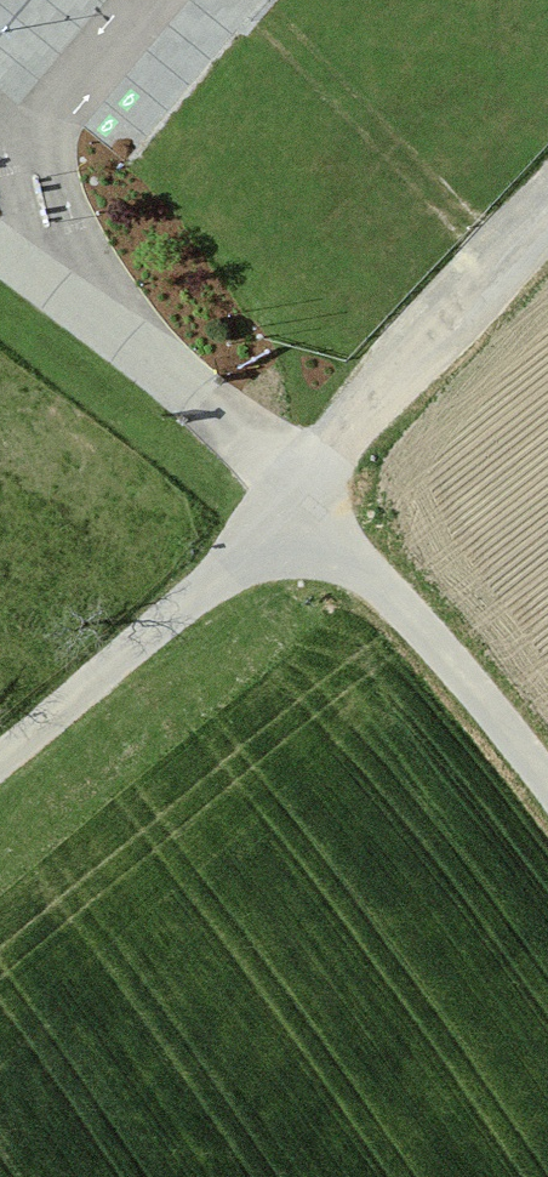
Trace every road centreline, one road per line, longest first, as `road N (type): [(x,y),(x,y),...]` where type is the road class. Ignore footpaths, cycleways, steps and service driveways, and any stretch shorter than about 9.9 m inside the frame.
road 1 (residential): [(547,782),(463,674),(296,494),(161,625),(0,758)]
road 2 (track): [(547,214),(296,494)]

================

# YOUR INSTRUCTIONS:
The whole listing above, line by line, needs to be copied exactly, except for any images.

# EXERCISE RESPONSE:
Trace every road centreline, one road per line, longest first, as `road N (type): [(x,y),(x,y),...]` where type is the road class. Ignore footpaths, cycleways, steps and service driveways, and any stretch shorter than about 9.9 m inside the frame.
road 1 (residential): [(547,782),(463,674),(296,494),(161,625),(0,758)]
road 2 (track): [(547,214),(296,494)]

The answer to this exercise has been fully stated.